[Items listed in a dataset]
▼▼▼
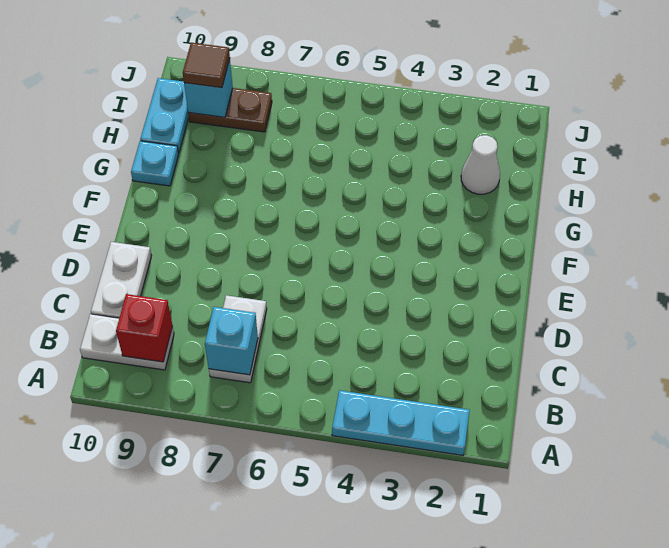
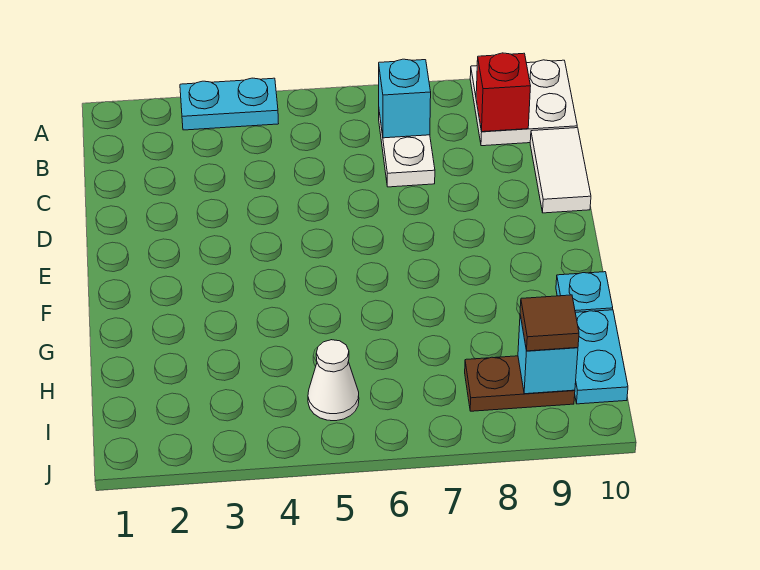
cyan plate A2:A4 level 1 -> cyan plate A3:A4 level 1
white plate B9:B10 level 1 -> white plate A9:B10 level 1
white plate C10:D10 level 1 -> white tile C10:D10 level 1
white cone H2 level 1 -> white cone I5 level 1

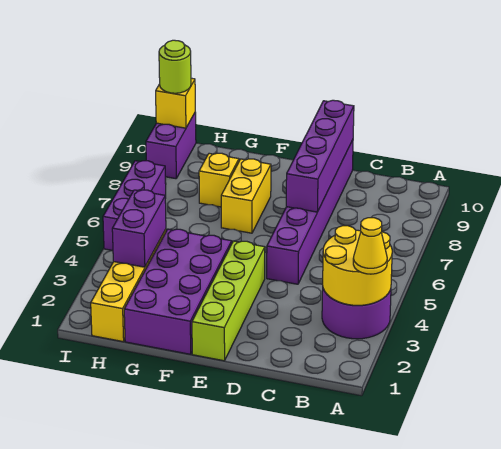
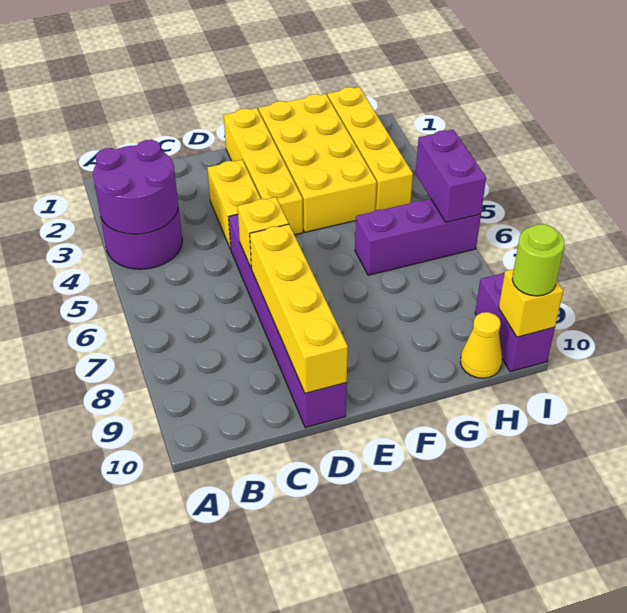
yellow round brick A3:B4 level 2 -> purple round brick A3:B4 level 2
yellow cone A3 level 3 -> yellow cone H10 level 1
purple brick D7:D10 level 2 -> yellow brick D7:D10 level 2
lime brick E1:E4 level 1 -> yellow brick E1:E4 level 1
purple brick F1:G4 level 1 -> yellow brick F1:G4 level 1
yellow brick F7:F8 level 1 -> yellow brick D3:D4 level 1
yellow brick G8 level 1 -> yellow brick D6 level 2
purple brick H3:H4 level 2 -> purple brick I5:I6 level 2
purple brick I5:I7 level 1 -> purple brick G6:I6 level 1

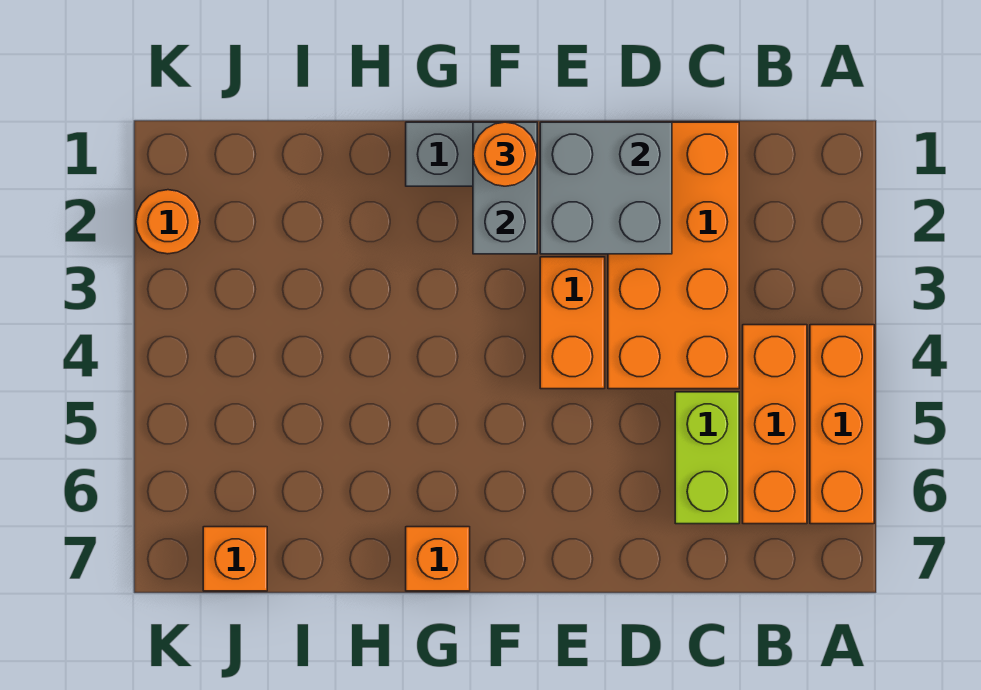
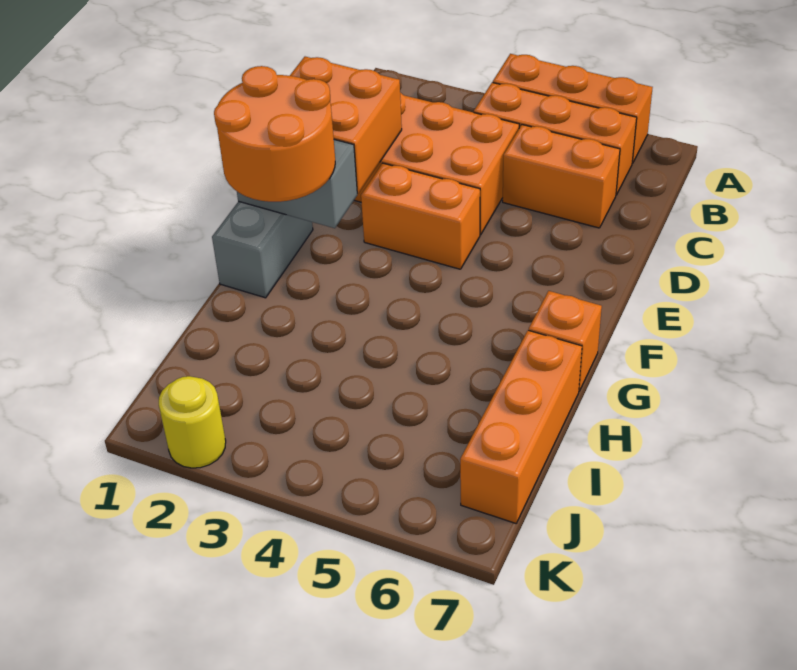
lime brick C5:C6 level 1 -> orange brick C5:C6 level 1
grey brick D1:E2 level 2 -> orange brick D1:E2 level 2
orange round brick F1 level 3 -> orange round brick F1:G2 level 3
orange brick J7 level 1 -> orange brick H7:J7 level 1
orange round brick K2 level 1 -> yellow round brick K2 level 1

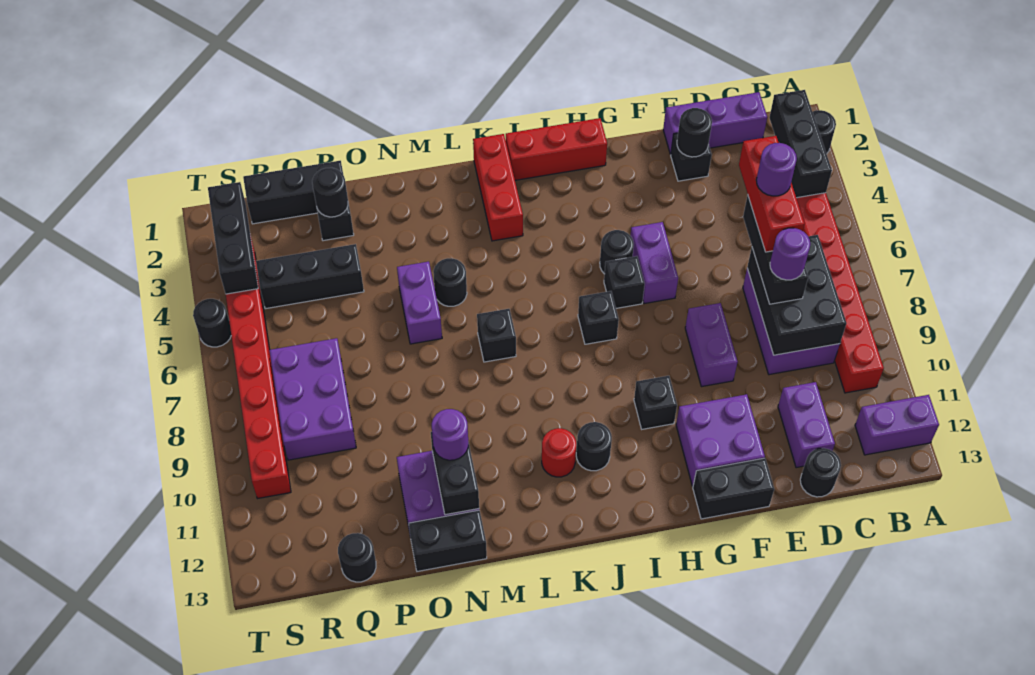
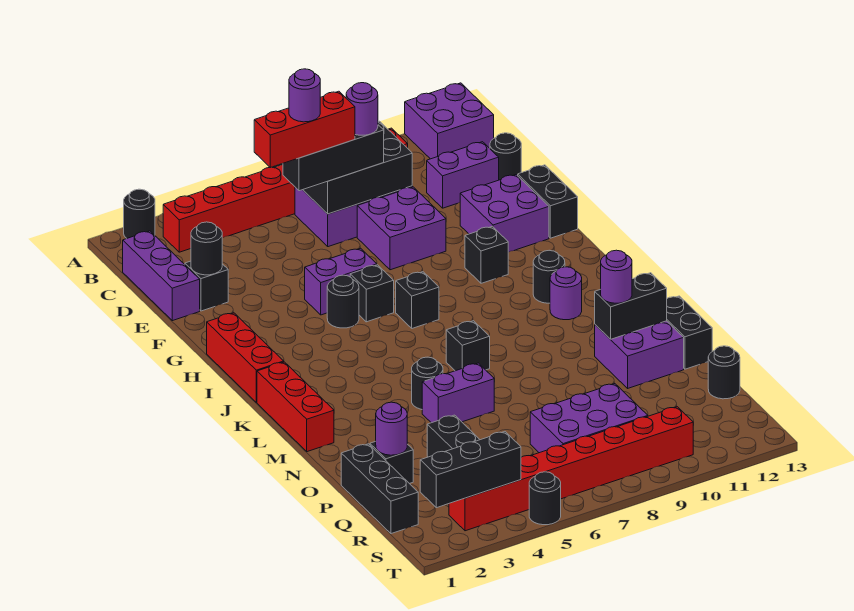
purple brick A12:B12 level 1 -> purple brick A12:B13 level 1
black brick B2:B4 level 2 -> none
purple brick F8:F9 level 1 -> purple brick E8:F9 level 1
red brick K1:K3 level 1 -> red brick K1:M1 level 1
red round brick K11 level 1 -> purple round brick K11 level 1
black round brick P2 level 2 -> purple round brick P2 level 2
▲▲▲
■ Problem requirements
Look above and copy only the lines from the one holding "purple brick F1:G4" to the one holding "black brick B2:B4 level 2 -> none", both included, exactly, minus the pictures.

■ Expected answer
purple brick F1:G4 level 1 -> yellow brick F1:G4 level 1
yellow brick F7:F8 level 1 -> yellow brick D3:D4 level 1
yellow brick G8 level 1 -> yellow brick D6 level 2
purple brick H3:H4 level 2 -> purple brick I5:I6 level 2
purple brick I5:I7 level 1 -> purple brick G6:I6 level 1

lime brick C5:C6 level 1 -> orange brick C5:C6 level 1
grey brick D1:E2 level 2 -> orange brick D1:E2 level 2
orange round brick F1 level 3 -> orange round brick F1:G2 level 3
orange brick J7 level 1 -> orange brick H7:J7 level 1
orange round brick K2 level 1 -> yellow round brick K2 level 1

purple brick A12:B12 level 1 -> purple brick A12:B13 level 1
black brick B2:B4 level 2 -> none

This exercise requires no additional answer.